STATED PROBLEM. Pick out each line of the material that contains the string "shirt", and copy those lines. Case counts.

"""

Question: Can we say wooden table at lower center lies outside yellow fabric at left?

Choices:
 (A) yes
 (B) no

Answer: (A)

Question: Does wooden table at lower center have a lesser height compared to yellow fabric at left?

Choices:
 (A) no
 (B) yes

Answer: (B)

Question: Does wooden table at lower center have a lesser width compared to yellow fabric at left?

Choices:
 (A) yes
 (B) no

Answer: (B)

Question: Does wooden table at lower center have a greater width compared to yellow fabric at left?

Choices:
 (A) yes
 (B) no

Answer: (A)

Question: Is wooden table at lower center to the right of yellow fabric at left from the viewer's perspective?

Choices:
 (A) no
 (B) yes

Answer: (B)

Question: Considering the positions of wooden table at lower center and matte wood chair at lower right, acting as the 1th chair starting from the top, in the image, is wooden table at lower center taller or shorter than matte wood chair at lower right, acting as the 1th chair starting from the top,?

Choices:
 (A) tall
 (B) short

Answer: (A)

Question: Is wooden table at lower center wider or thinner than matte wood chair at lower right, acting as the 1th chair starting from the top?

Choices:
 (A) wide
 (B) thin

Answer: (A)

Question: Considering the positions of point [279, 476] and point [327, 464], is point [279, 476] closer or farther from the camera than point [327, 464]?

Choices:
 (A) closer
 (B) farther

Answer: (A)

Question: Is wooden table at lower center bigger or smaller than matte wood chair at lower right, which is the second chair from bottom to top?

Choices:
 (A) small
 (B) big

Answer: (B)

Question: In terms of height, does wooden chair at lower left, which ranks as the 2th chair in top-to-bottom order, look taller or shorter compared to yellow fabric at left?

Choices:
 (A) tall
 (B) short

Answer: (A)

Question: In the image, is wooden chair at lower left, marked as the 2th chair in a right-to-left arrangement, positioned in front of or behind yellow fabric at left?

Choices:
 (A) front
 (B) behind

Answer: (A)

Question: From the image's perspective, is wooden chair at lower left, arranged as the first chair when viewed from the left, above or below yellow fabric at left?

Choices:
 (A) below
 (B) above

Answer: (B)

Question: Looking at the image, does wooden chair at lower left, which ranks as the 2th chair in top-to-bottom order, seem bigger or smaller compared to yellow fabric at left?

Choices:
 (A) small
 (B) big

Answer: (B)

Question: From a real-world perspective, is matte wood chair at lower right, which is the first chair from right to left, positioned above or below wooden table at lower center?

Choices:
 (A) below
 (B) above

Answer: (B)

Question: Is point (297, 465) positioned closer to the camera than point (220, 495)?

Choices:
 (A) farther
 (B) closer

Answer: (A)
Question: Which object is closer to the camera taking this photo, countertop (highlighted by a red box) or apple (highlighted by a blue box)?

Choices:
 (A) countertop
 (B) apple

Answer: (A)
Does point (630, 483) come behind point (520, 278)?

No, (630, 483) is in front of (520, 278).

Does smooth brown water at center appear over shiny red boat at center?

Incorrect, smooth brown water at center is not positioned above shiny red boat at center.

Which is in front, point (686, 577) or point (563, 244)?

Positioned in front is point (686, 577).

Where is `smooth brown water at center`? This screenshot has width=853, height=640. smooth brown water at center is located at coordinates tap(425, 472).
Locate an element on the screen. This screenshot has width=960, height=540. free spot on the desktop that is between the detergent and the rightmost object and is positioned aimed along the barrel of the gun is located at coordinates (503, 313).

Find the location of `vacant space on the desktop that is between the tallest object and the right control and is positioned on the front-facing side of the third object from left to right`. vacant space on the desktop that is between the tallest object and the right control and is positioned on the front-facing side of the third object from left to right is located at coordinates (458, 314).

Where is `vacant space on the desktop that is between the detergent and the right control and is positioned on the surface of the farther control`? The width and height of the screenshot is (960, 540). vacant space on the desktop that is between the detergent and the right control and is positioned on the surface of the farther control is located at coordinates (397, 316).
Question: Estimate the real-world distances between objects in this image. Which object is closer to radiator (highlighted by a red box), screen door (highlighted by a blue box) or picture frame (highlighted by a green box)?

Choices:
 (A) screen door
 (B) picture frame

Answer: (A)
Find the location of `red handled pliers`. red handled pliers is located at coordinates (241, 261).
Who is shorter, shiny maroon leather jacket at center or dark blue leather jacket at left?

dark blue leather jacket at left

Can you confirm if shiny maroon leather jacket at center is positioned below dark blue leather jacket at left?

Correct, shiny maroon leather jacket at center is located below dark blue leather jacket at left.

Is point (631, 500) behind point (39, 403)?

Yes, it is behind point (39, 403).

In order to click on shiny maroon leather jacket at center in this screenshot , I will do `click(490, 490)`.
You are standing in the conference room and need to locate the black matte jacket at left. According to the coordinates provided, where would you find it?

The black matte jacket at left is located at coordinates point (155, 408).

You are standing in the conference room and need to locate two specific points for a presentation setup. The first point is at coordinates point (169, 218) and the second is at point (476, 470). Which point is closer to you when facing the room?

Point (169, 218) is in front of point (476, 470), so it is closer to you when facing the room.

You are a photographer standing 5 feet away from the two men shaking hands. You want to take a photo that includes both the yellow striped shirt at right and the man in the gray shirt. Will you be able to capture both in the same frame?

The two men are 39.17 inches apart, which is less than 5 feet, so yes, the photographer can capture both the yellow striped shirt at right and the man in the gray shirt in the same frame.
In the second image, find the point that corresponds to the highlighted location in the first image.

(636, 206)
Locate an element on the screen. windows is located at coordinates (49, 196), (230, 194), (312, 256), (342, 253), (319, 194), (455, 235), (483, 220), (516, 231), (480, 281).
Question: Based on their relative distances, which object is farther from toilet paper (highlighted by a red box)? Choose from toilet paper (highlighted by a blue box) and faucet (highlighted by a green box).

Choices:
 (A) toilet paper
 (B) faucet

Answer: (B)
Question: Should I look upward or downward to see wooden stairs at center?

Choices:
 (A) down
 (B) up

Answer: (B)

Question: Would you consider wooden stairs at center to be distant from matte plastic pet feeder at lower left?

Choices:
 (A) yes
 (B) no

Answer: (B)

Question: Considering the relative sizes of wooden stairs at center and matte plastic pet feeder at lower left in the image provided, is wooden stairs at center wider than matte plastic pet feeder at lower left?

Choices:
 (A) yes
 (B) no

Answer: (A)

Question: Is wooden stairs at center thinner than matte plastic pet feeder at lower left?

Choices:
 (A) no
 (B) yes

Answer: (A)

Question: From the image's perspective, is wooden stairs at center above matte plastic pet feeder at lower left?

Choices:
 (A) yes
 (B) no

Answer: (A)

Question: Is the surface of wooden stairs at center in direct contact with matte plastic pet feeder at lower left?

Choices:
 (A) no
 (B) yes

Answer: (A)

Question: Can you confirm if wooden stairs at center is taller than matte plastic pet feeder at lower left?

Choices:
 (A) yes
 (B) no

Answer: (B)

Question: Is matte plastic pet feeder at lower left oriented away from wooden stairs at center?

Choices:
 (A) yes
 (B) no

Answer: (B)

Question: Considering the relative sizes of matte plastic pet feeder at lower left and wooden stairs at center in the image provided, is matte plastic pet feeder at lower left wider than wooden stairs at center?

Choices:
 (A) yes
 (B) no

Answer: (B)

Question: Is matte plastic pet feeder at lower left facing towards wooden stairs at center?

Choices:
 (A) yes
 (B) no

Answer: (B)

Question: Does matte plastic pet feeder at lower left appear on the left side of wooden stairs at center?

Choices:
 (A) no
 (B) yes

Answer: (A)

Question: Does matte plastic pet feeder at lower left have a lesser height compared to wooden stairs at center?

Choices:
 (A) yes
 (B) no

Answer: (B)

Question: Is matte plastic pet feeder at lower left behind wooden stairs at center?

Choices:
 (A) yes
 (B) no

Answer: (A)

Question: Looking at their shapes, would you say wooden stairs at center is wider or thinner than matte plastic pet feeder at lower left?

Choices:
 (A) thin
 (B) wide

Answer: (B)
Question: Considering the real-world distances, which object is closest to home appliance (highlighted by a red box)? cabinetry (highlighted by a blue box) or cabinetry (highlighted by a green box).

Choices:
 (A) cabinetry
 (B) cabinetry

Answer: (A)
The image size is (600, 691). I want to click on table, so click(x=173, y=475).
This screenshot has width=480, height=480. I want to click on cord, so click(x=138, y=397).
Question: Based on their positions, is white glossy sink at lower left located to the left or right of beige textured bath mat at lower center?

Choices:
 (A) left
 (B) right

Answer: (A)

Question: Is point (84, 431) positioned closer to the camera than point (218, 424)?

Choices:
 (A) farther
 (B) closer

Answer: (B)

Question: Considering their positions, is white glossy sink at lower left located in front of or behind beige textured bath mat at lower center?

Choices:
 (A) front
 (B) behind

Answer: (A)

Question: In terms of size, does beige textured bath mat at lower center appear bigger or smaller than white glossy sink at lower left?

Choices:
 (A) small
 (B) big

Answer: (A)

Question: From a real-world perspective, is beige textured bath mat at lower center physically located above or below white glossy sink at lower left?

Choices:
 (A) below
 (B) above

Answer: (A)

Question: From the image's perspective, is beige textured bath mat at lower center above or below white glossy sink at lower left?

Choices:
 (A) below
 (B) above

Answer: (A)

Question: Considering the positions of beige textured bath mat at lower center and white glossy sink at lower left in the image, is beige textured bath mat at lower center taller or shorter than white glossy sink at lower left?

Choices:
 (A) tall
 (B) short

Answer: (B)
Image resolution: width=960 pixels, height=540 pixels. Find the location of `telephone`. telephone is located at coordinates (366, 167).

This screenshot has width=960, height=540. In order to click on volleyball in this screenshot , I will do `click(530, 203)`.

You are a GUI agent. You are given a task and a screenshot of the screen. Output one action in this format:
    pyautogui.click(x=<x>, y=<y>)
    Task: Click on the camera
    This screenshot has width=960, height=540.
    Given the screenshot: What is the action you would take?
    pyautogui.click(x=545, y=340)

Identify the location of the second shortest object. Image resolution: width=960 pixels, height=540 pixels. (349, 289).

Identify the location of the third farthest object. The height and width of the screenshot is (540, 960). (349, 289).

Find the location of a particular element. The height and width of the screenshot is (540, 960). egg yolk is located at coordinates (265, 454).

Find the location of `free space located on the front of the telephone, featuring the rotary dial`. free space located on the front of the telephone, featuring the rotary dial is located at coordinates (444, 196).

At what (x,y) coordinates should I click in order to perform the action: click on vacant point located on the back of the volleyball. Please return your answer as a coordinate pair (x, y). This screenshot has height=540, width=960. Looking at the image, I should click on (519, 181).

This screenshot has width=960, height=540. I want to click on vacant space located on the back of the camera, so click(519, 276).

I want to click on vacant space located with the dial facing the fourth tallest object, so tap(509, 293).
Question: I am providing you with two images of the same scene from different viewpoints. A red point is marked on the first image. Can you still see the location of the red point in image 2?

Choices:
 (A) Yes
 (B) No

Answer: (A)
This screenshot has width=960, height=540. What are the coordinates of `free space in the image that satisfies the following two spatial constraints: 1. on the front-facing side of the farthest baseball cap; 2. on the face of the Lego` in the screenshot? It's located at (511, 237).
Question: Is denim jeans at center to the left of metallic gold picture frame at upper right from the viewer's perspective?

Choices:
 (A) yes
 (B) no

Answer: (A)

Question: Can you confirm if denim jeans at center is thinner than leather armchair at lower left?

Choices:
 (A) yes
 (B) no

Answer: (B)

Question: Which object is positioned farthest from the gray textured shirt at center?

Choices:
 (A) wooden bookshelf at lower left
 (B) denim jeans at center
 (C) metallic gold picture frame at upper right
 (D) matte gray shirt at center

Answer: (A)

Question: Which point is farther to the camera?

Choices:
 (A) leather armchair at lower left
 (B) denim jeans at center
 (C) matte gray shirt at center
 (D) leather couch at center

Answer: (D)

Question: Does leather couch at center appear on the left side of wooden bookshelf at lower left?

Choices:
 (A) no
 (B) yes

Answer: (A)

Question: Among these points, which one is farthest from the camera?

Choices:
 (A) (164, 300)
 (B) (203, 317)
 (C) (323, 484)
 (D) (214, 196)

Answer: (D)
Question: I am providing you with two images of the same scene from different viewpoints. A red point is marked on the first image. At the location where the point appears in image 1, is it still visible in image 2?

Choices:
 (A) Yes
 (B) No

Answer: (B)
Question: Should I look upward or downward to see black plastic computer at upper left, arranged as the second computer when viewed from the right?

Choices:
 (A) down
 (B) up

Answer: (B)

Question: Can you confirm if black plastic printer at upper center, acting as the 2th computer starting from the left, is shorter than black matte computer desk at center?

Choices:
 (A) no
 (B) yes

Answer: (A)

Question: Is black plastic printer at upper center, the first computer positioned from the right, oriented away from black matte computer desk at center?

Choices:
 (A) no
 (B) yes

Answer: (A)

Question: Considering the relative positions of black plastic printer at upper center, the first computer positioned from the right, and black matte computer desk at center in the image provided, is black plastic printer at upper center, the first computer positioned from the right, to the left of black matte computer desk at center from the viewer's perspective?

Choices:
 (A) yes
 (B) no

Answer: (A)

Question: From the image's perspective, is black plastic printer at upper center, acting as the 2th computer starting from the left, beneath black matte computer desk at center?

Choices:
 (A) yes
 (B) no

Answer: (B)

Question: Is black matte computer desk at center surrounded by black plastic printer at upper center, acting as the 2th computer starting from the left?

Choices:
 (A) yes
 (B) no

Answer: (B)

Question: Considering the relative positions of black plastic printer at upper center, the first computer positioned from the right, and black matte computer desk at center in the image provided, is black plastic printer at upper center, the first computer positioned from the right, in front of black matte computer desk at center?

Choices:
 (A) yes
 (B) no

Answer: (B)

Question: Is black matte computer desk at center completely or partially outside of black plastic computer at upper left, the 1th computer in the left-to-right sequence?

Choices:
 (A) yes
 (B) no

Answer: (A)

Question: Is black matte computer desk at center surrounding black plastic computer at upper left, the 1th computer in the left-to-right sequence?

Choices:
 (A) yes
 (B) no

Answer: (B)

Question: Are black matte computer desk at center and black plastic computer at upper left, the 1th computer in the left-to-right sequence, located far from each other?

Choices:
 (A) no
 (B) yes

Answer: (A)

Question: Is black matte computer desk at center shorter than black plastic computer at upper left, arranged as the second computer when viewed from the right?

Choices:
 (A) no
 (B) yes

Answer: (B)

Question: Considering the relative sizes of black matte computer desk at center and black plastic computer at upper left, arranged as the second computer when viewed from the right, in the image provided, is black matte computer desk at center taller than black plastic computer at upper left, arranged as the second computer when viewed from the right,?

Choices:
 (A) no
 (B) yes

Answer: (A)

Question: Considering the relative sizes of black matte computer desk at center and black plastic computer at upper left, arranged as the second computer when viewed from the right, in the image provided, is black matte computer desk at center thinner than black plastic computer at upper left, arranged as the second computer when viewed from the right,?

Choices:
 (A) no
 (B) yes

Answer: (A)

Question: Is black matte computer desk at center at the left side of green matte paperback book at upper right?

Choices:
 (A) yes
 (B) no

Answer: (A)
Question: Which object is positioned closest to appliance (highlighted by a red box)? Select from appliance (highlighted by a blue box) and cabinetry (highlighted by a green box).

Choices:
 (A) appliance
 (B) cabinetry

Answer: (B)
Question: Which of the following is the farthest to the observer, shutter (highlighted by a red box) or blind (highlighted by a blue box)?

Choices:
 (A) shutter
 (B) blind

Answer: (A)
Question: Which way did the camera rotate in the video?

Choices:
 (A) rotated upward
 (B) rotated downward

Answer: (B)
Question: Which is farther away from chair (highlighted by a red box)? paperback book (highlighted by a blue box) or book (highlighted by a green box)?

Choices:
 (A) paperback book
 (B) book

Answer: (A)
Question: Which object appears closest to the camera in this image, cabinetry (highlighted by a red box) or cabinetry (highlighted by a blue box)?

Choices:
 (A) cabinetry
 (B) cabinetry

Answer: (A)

"""

SOLVED EXERCISE.
You are a photographer standing 5 feet away from the two men shaking hands. You want to take a photo that includes both the yellow striped shirt at right and the man in the gray shirt. Will you be able to capture both in the same frame?
The two men are 39.17 inches apart, which is less than 5 feet, so yes, the photographer can capture both the yellow striped shirt at right and the man in the gray shirt in the same frame.
Question: Which object is positioned farthest from the gray textured shirt at center?
 (D) matte gray shirt at center
 (C) matte gray shirt at center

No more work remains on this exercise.